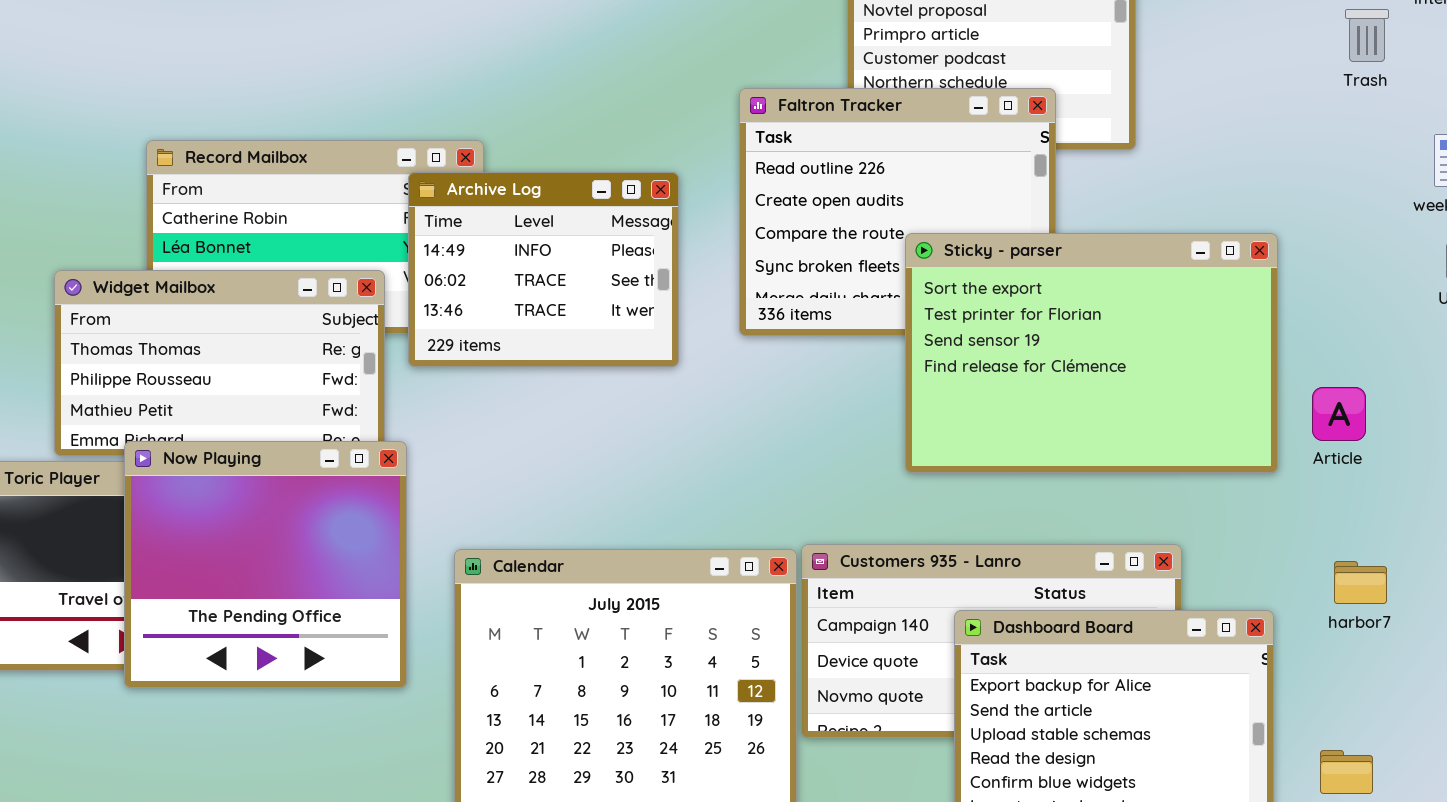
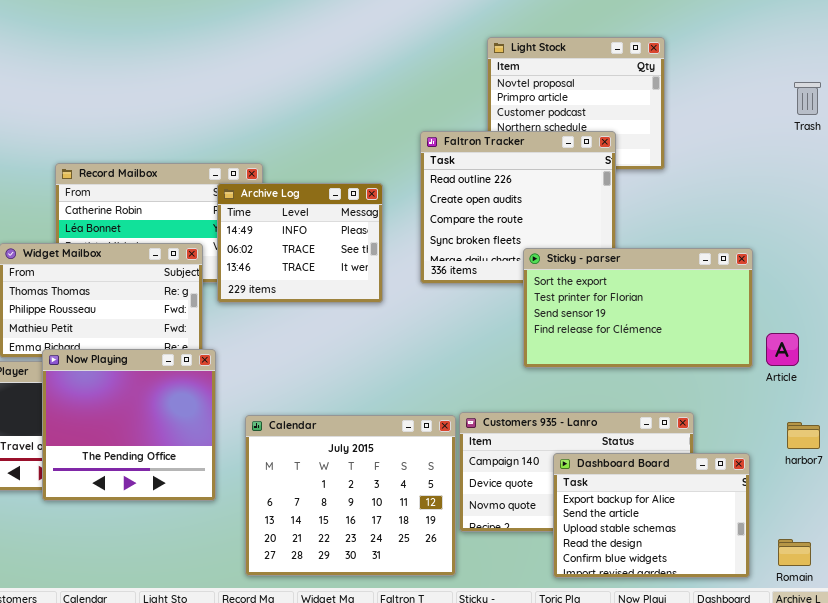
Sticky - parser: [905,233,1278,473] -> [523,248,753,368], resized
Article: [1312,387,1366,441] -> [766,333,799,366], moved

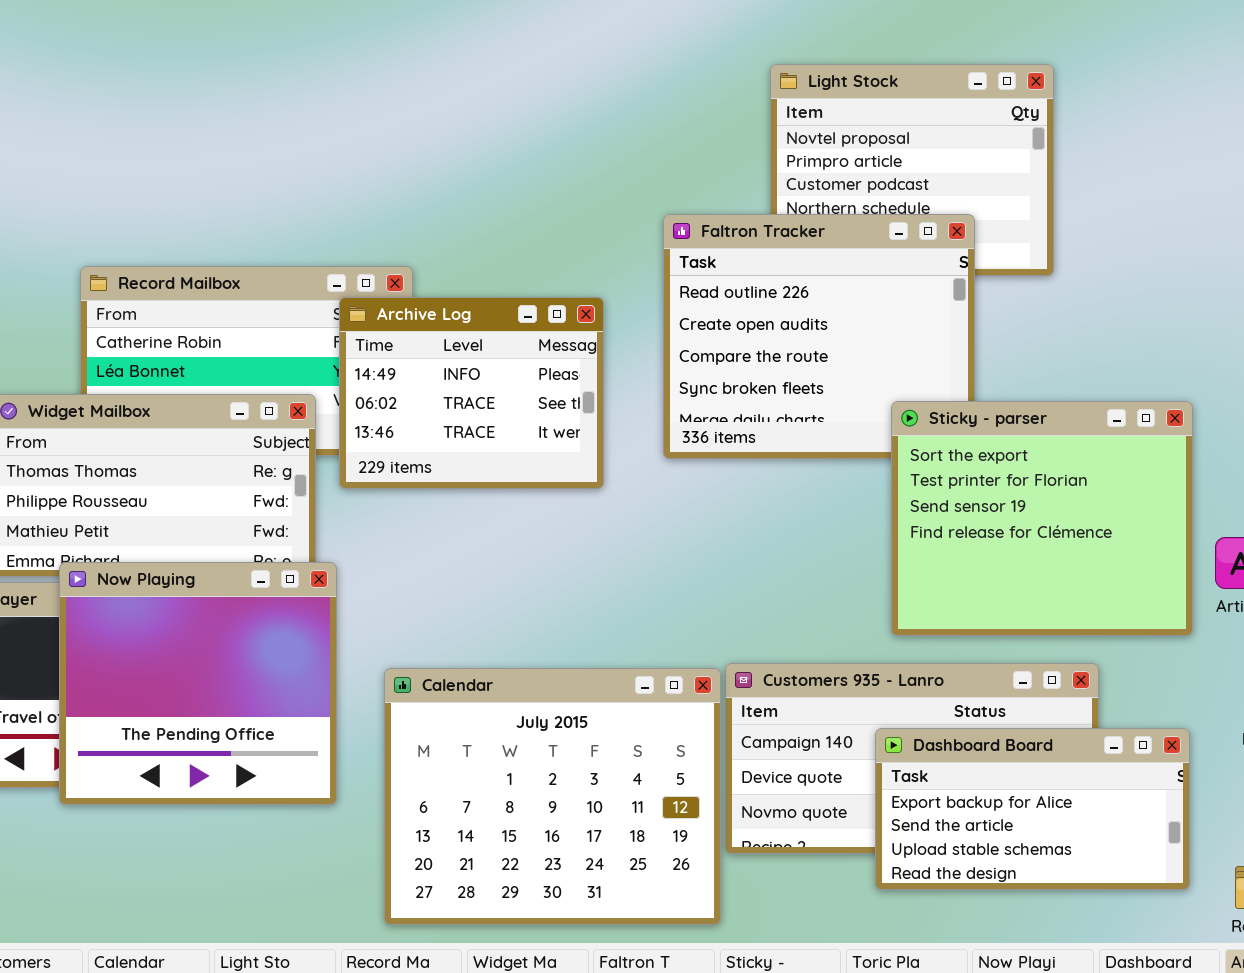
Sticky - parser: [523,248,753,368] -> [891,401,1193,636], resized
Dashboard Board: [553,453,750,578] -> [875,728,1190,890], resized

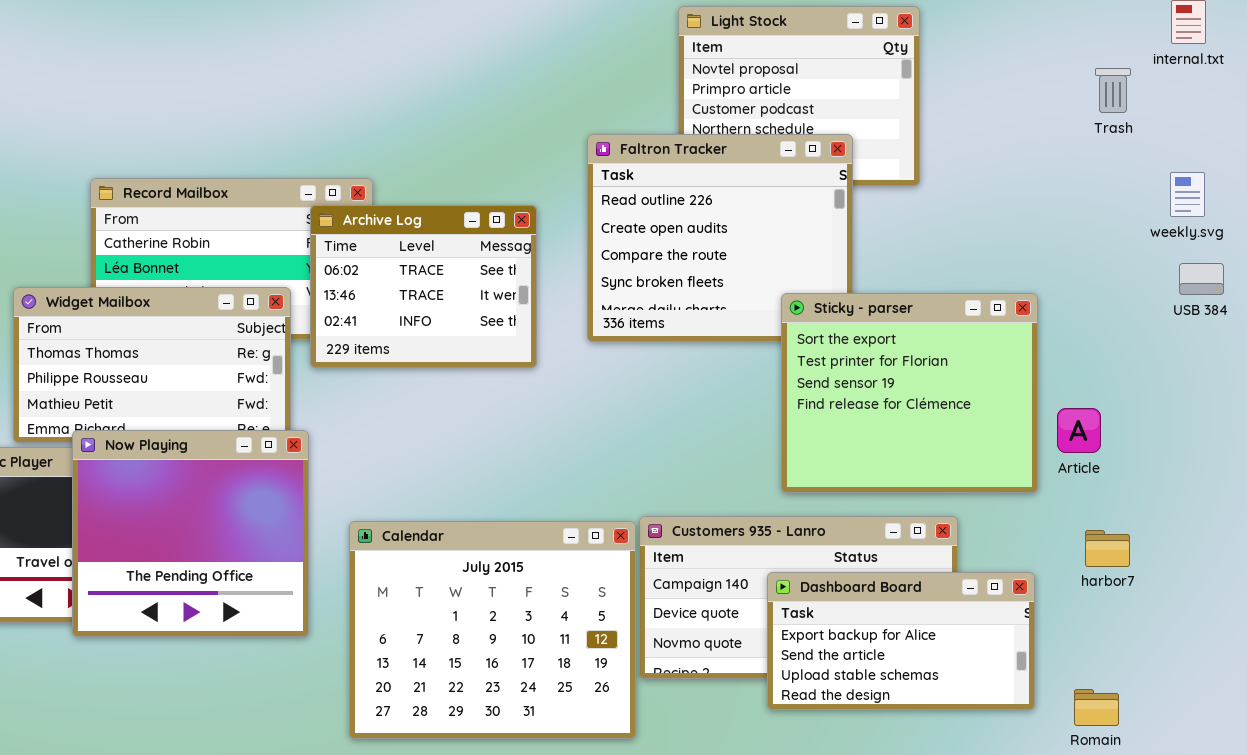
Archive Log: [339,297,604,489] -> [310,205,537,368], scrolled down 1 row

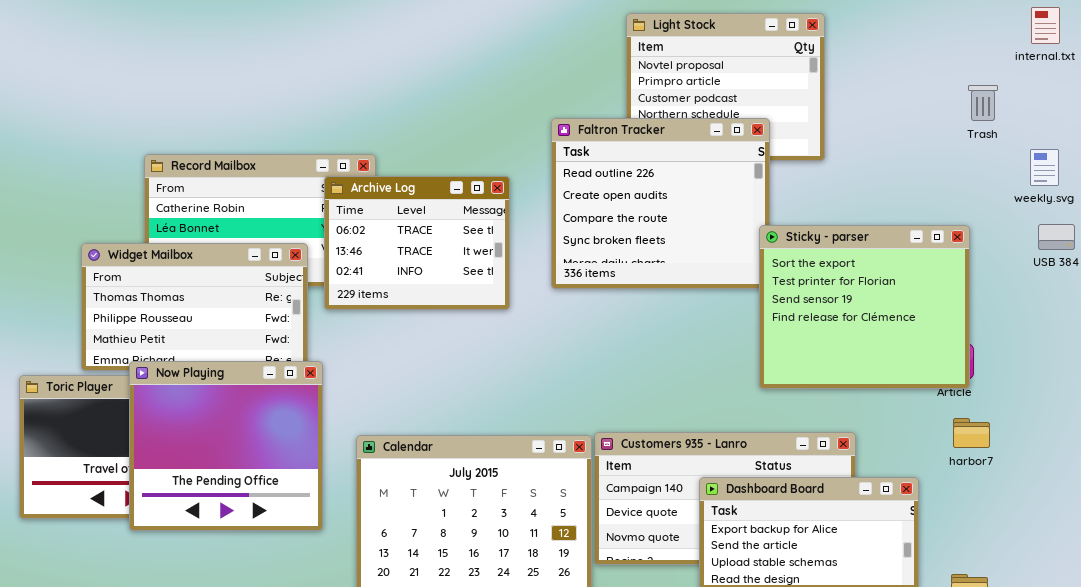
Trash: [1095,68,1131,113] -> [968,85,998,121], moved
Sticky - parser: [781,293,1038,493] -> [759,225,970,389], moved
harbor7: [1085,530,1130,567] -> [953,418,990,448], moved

§ **ASSIGNED TASK**: Copy back, word for word, every line between the top of the material above and the line that contains "Dashboard Board: [553,453,750,578]", both included, without any pictures.

§ **TASK ANSWER**:
Sticky - parser: [905,233,1278,473] -> [523,248,753,368], resized
Article: [1312,387,1366,441] -> [766,333,799,366], moved

Sticky - parser: [523,248,753,368] -> [891,401,1193,636], resized
Dashboard Board: [553,453,750,578] -> [875,728,1190,890], resized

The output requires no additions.